- Opening Delimiter -
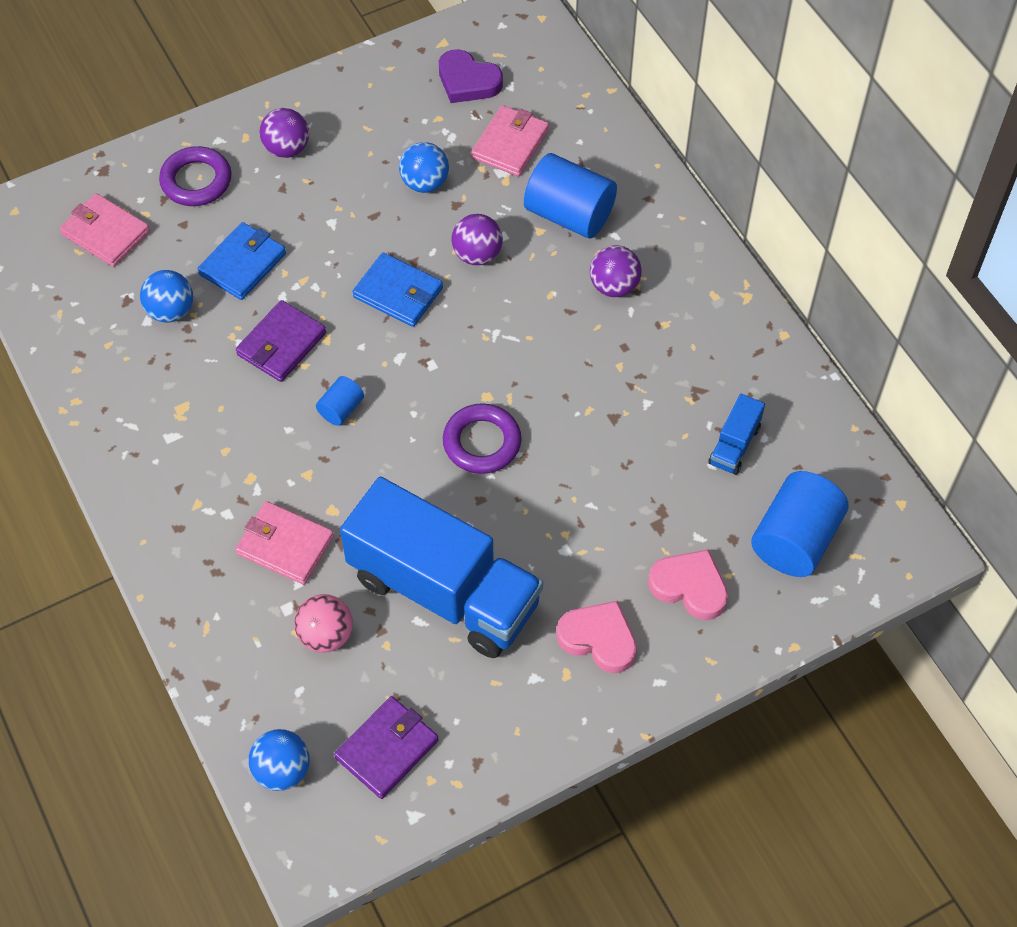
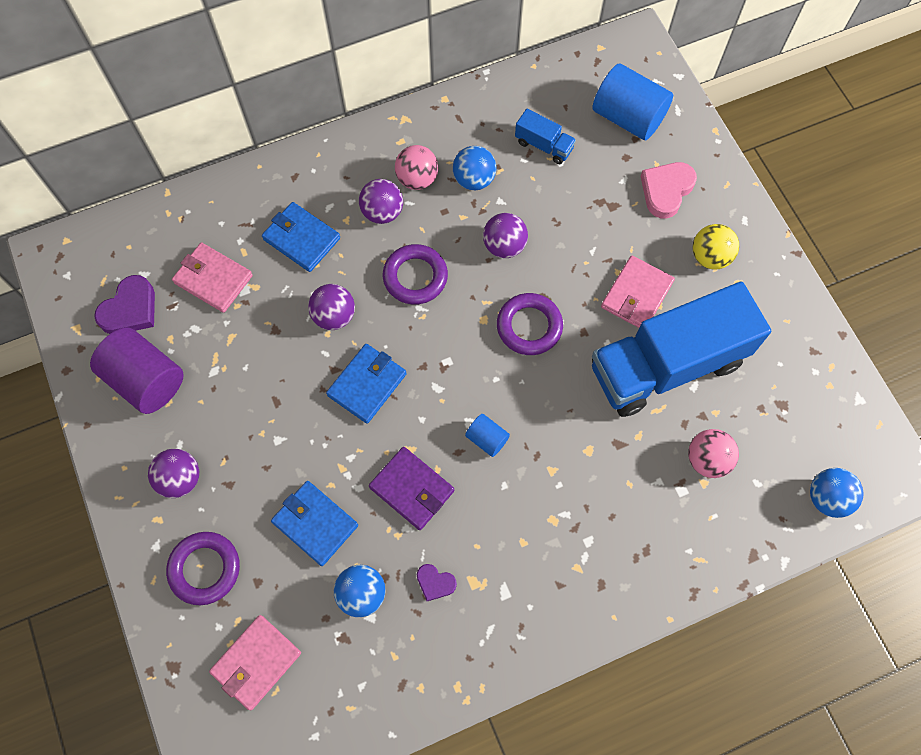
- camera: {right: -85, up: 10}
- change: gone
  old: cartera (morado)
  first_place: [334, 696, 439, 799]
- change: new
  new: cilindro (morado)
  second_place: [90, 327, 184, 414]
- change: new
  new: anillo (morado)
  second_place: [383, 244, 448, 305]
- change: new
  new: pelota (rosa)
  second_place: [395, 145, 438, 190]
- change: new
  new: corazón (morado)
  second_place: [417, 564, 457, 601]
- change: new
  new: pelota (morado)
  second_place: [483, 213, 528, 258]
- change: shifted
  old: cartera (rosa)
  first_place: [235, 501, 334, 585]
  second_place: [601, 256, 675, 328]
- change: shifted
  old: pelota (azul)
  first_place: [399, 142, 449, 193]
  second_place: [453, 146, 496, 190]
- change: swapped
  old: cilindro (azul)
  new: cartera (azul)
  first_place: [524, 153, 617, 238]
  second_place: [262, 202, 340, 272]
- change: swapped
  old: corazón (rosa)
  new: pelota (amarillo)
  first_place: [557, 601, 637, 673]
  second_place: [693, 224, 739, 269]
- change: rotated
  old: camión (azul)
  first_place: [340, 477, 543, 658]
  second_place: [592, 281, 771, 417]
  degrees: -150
- Closing Delimiter -
# The task
Copy the lines above exactly. Do not include pictures.

# Answer box
- camera: {right: -85, up: 10}
- change: gone
  old: cartera (morado)
  first_place: [334, 696, 439, 799]
- change: new
  new: cilindro (morado)
  second_place: [90, 327, 184, 414]
- change: new
  new: anillo (morado)
  second_place: [383, 244, 448, 305]
- change: new
  new: pelota (rosa)
  second_place: [395, 145, 438, 190]
- change: new
  new: corazón (morado)
  second_place: [417, 564, 457, 601]
- change: new
  new: pelota (morado)
  second_place: [483, 213, 528, 258]
- change: shifted
  old: cartera (rosa)
  first_place: [235, 501, 334, 585]
  second_place: [601, 256, 675, 328]
- change: shifted
  old: pelota (azul)
  first_place: [399, 142, 449, 193]
  second_place: [453, 146, 496, 190]
- change: swapped
  old: cilindro (azul)
  new: cartera (azul)
  first_place: [524, 153, 617, 238]
  second_place: [262, 202, 340, 272]
- change: swapped
  old: corazón (rosa)
  new: pelota (amarillo)
  first_place: [557, 601, 637, 673]
  second_place: [693, 224, 739, 269]
- change: rotated
  old: camión (azul)
  first_place: [340, 477, 543, 658]
  second_place: [592, 281, 771, 417]
  degrees: -150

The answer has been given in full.